ENTRIES SUPPLIED Block Start

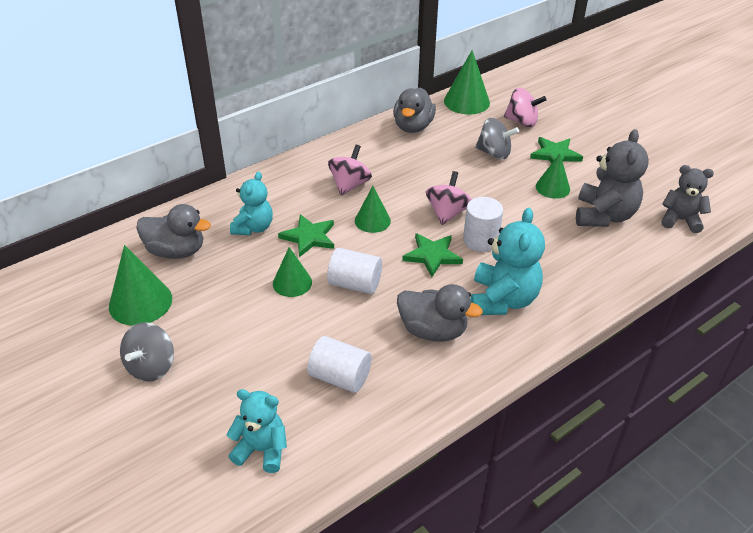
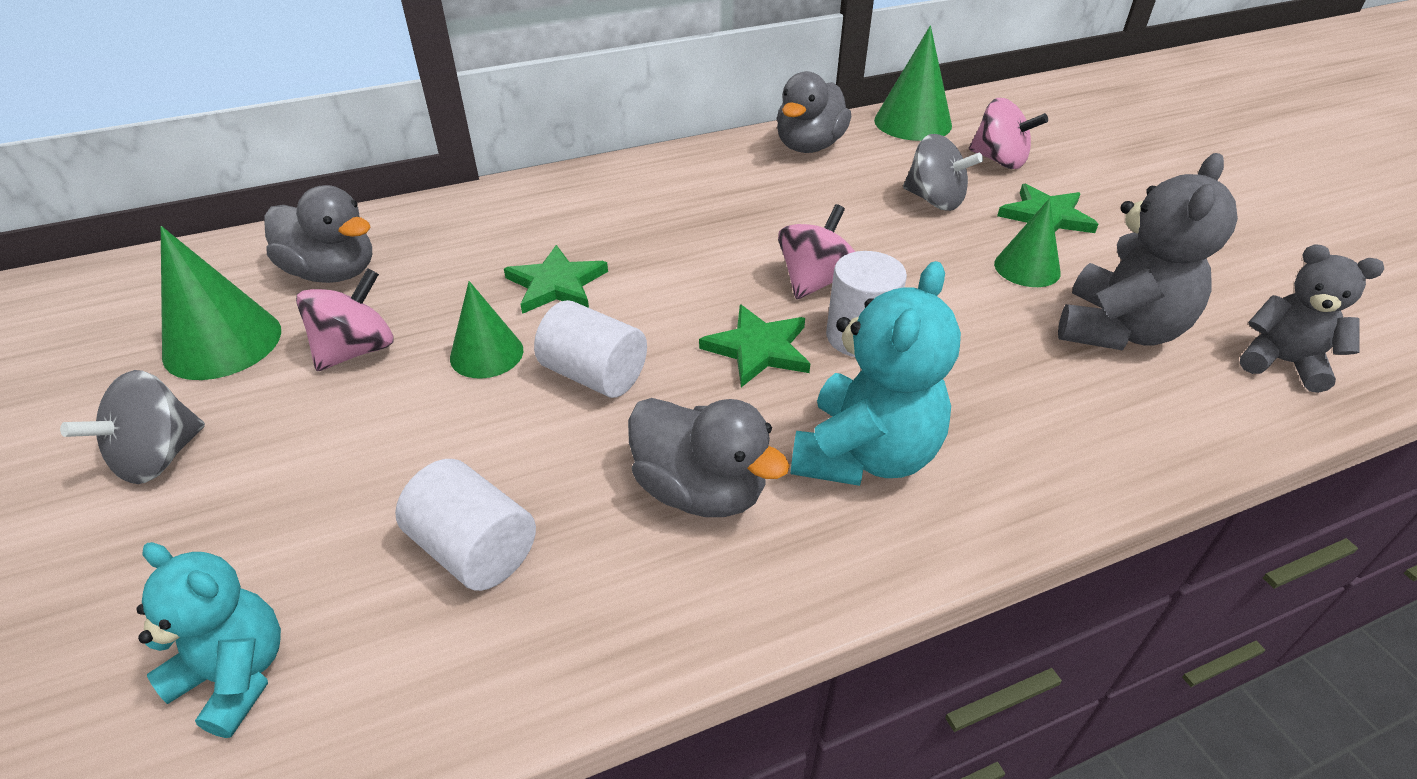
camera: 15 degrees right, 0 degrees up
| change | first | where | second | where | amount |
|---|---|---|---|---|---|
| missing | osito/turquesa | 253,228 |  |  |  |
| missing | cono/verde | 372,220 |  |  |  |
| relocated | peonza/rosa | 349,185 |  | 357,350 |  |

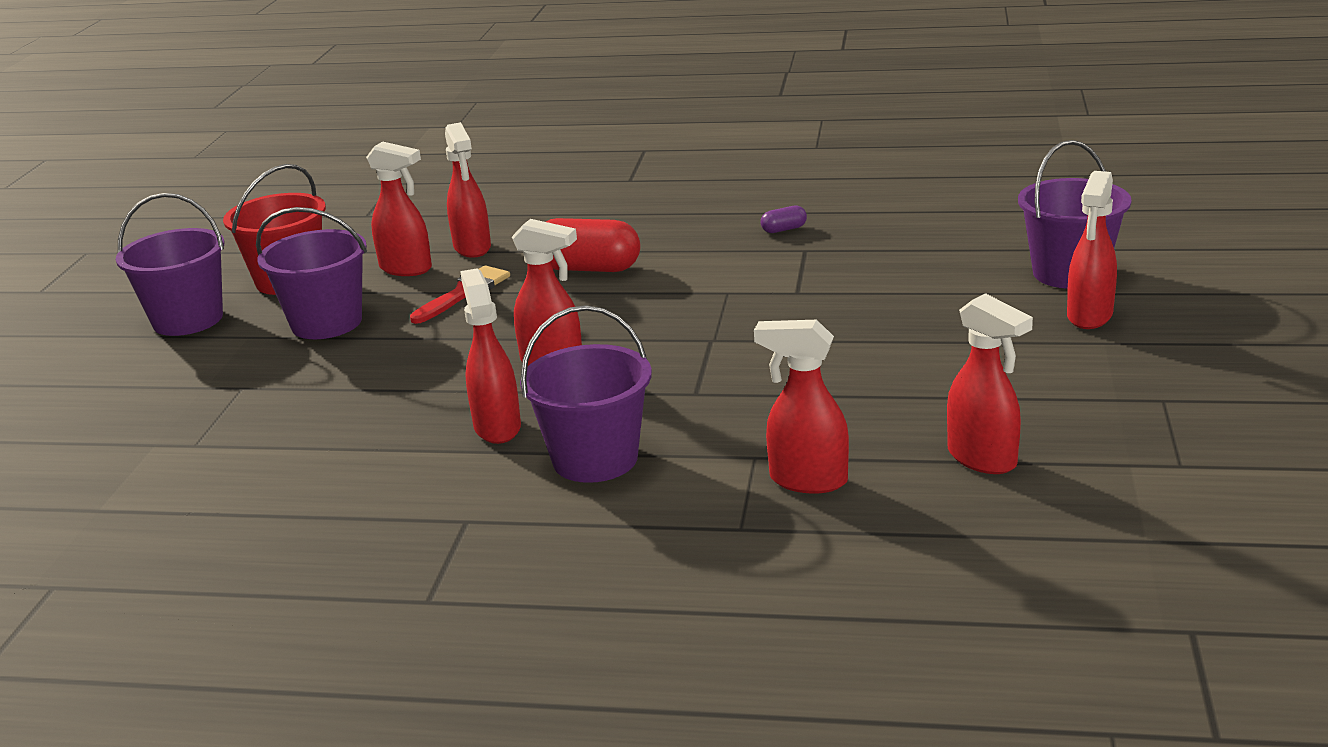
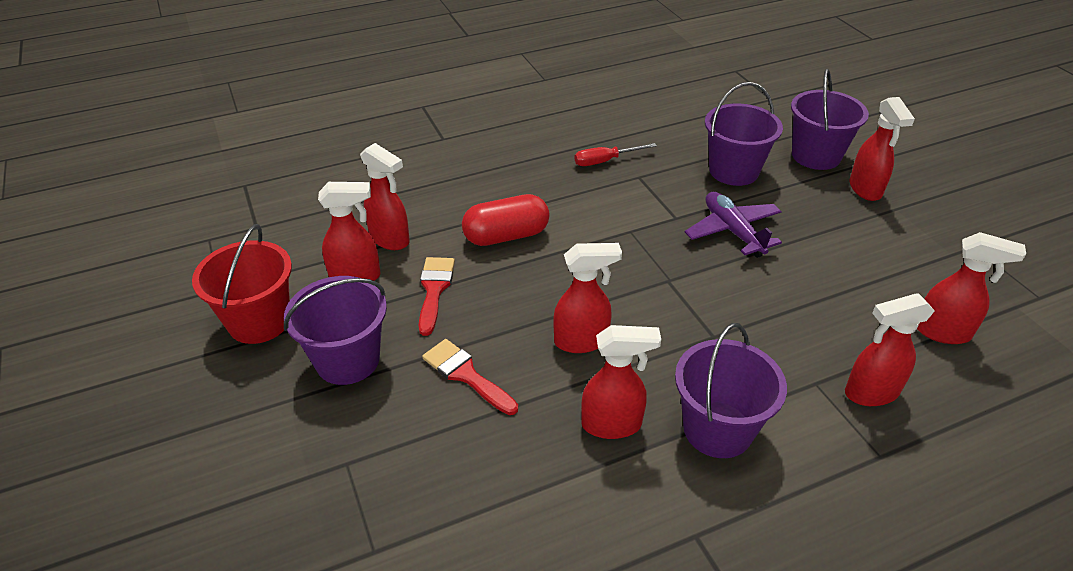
camera: 35 degrees left, 15 degrees up
| change | first | where | second | where | amount |
|---|---|---|---|---|---|
| appeared |  |  | pincel/rojo | 466,375 |  |
| appeared |  |  | avión/morado | 732,231 |  |
| relocated | balde/morado | 188,320 |  | 733,171 |  |
| exchanged | cápsula/morado | 784,229 | destornillador/rojo | 605,161 |  |
| spun | pulverizador/rojo | 497,427 |  | 612,425 | 135 degrees clockwise |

ENTRIES SUPPLIED Block End

An exact copy of each entry is required, minus the pictures.

camera: 15 degrees right, 0 degrees up
| change | first | where | second | where | amount |
|---|---|---|---|---|---|
| missing | osito/turquesa | 253,228 |  |  |  |
| missing | cono/verde | 372,220 |  |  |  |
| relocated | peonza/rosa | 349,185 |  | 357,350 |  |

camera: 35 degrees left, 15 degrees up
| change | first | where | second | where | amount |
|---|---|---|---|---|---|
| appeared |  |  | pincel/rojo | 466,375 |  |
| appeared |  |  | avión/morado | 732,231 |  |
| relocated | balde/morado | 188,320 |  | 733,171 |  |
| exchanged | cápsula/morado | 784,229 | destornillador/rojo | 605,161 |  |
| spun | pulverizador/rojo | 497,427 |  | 612,425 | 135 degrees clockwise |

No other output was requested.